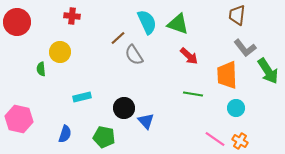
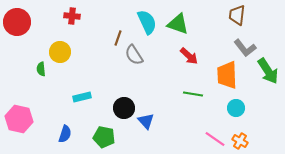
brown line: rotated 28 degrees counterclockwise
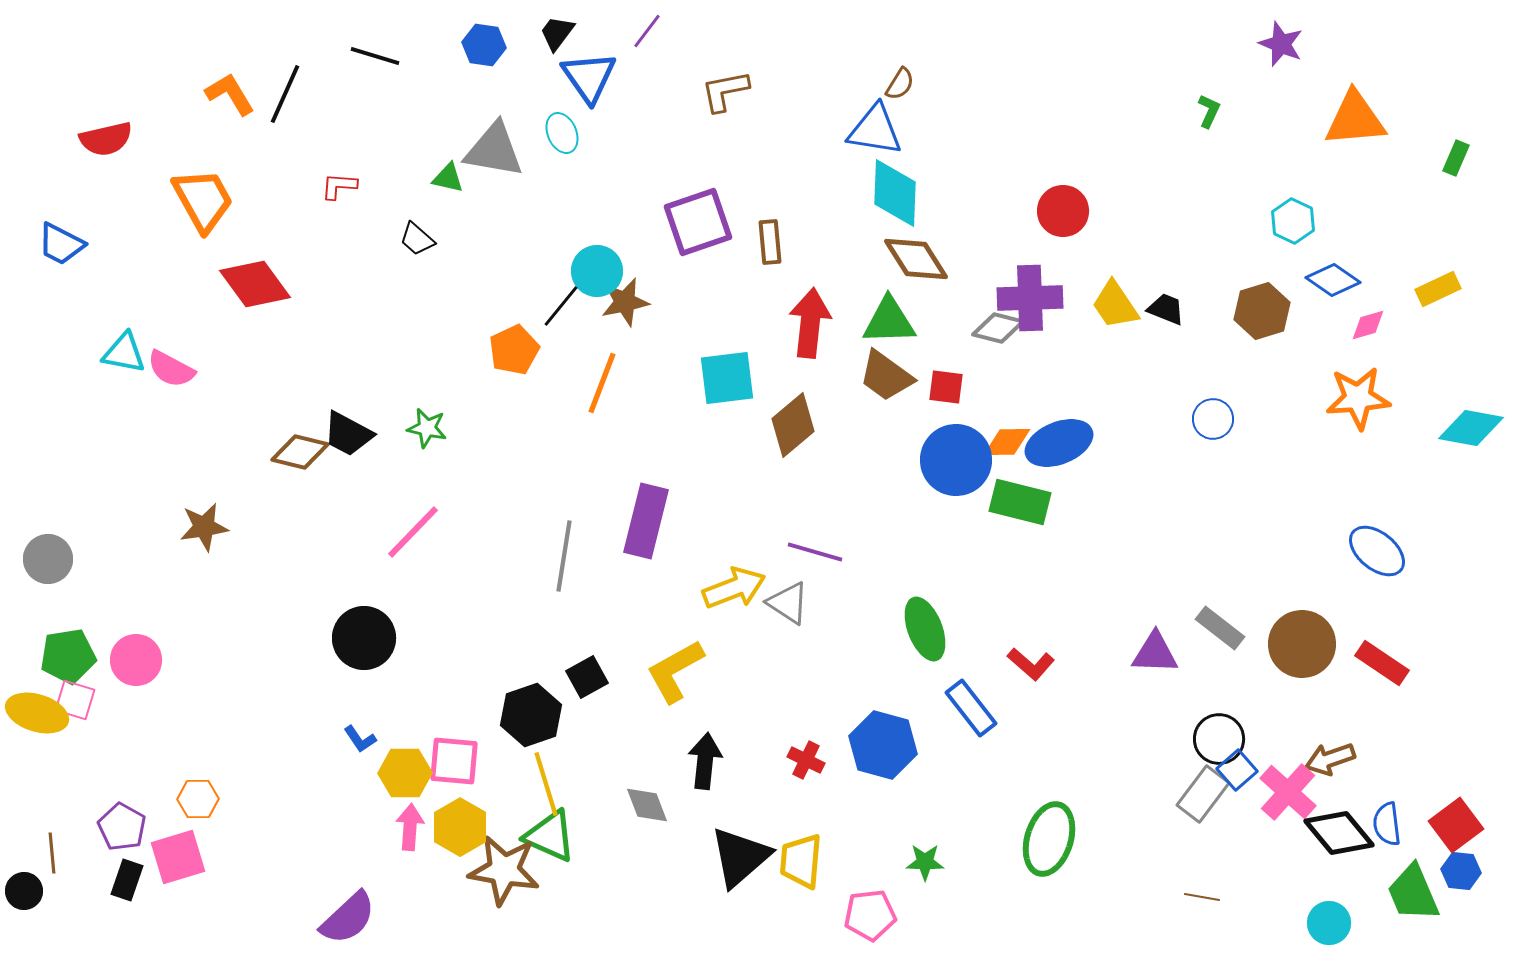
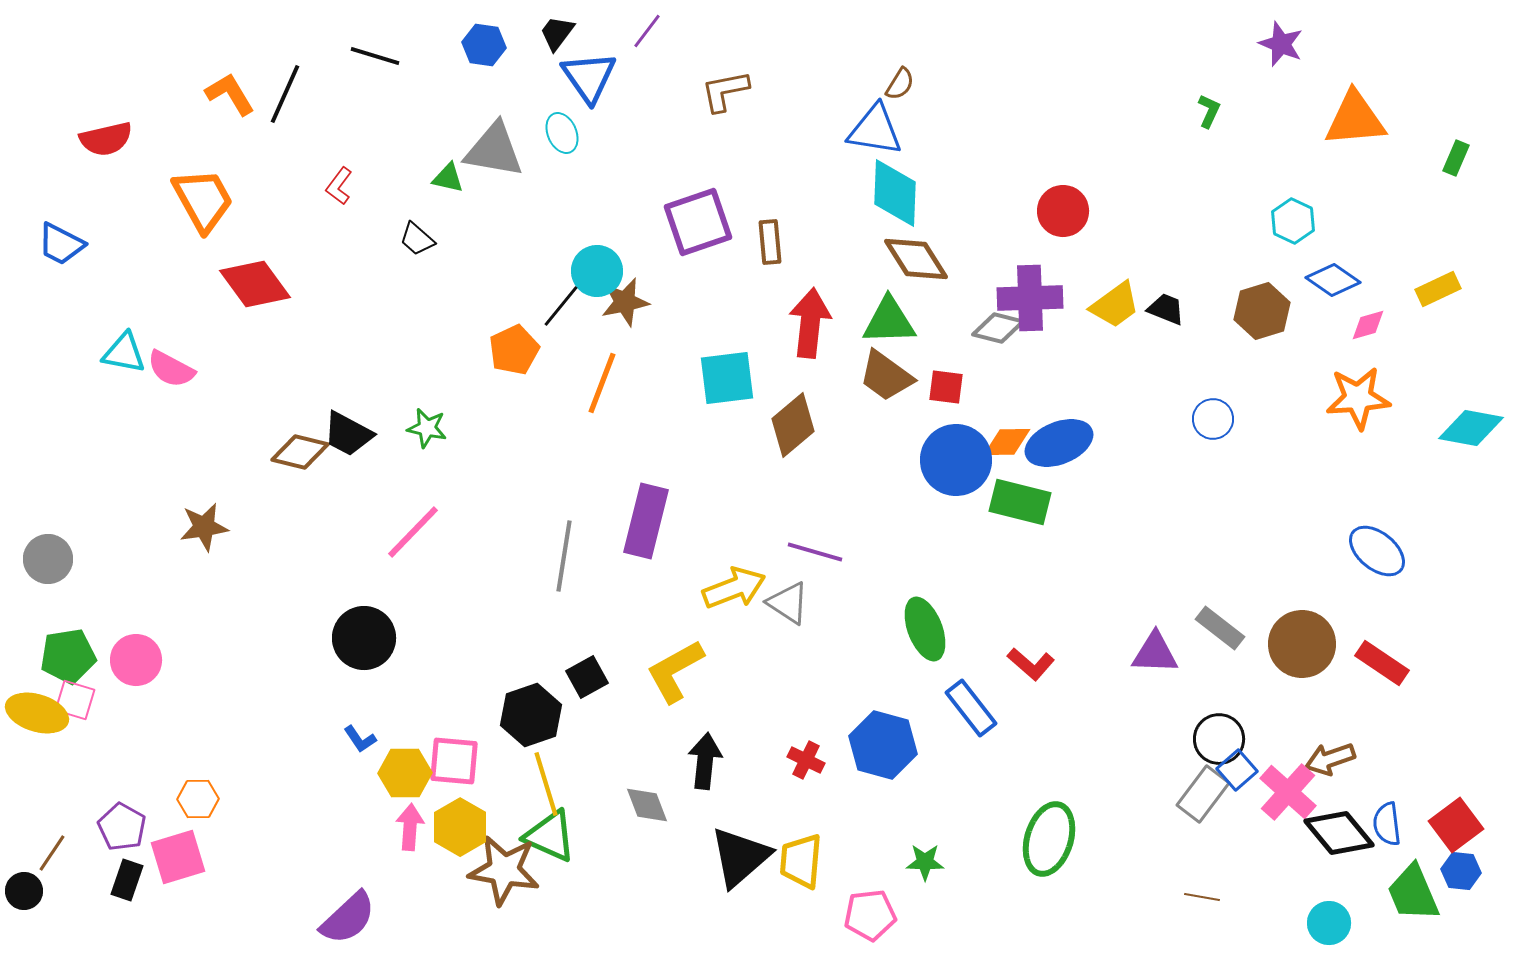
red L-shape at (339, 186): rotated 57 degrees counterclockwise
yellow trapezoid at (1115, 305): rotated 92 degrees counterclockwise
brown line at (52, 853): rotated 39 degrees clockwise
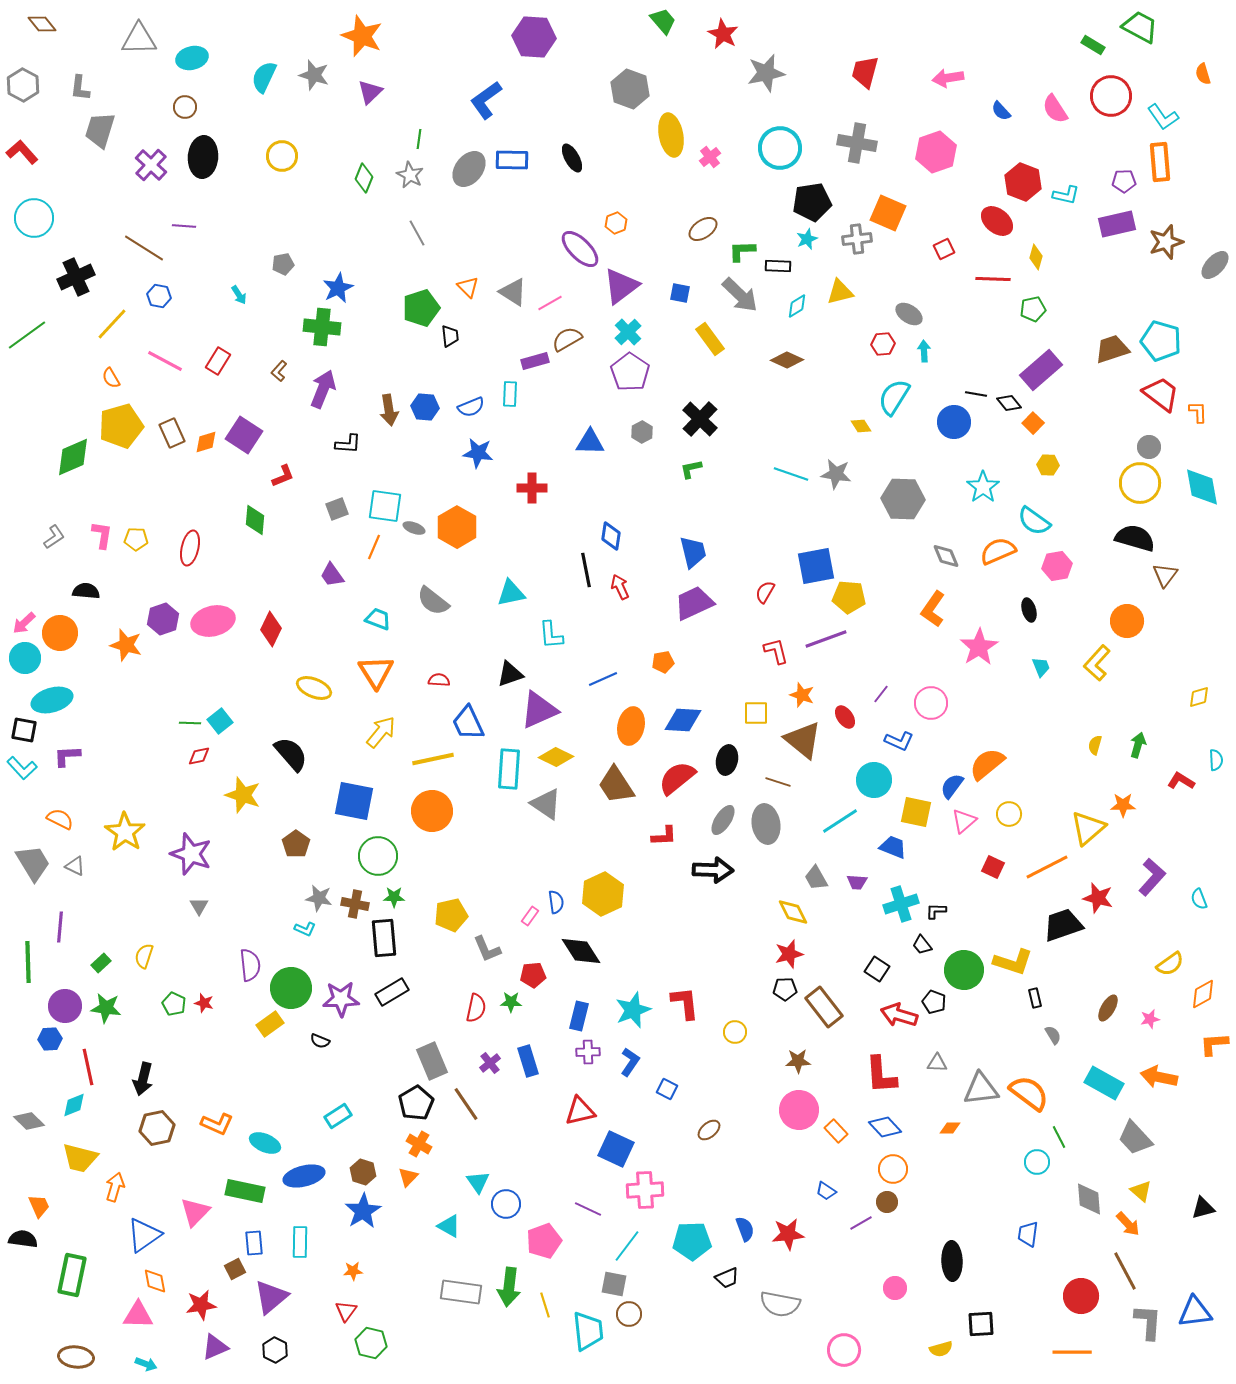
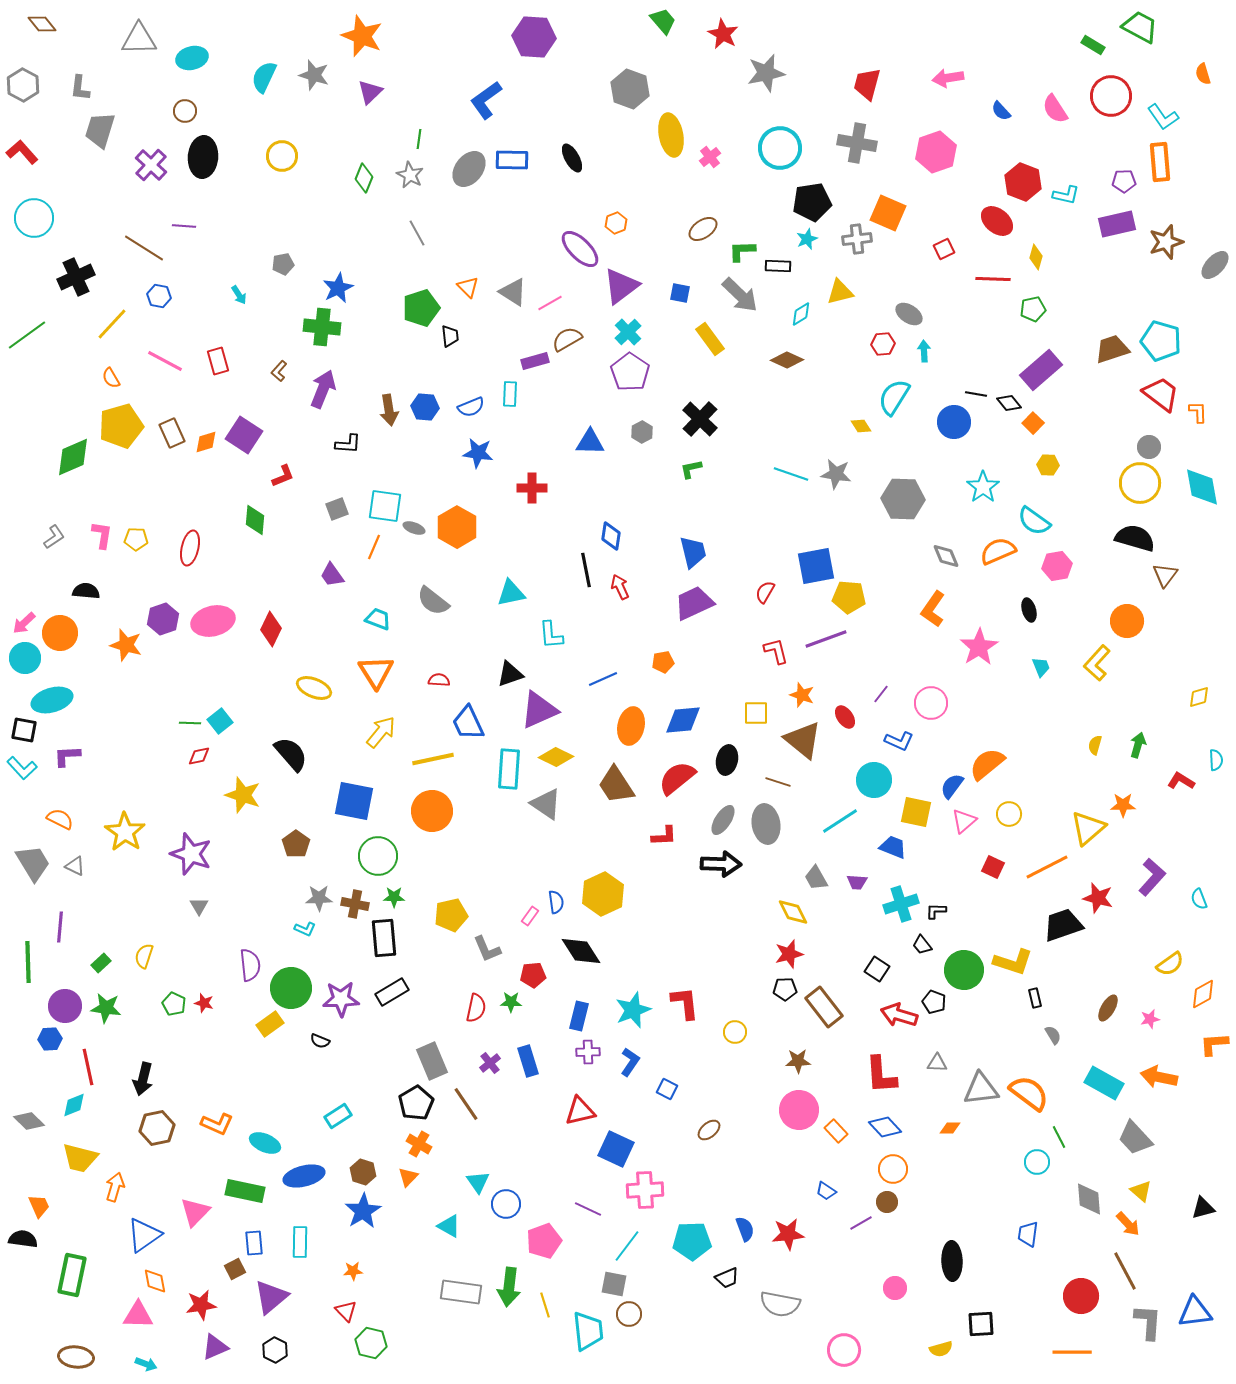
red trapezoid at (865, 72): moved 2 px right, 12 px down
brown circle at (185, 107): moved 4 px down
cyan diamond at (797, 306): moved 4 px right, 8 px down
red rectangle at (218, 361): rotated 48 degrees counterclockwise
blue diamond at (683, 720): rotated 9 degrees counterclockwise
black arrow at (713, 870): moved 8 px right, 6 px up
gray star at (319, 898): rotated 12 degrees counterclockwise
red triangle at (346, 1311): rotated 20 degrees counterclockwise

[Stated goal]
Copy every line of text from the data above word for word, leaving out the pictures.

[Answer below]
brown line: rotated 28 degrees counterclockwise
red L-shape at (339, 186): rotated 57 degrees counterclockwise
yellow trapezoid at (1115, 305): rotated 92 degrees counterclockwise
brown line at (52, 853): rotated 39 degrees clockwise
red trapezoid at (865, 72): moved 2 px right, 12 px down
brown circle at (185, 107): moved 4 px down
cyan diamond at (797, 306): moved 4 px right, 8 px down
red rectangle at (218, 361): rotated 48 degrees counterclockwise
blue diamond at (683, 720): rotated 9 degrees counterclockwise
black arrow at (713, 870): moved 8 px right, 6 px up
gray star at (319, 898): rotated 12 degrees counterclockwise
red triangle at (346, 1311): rotated 20 degrees counterclockwise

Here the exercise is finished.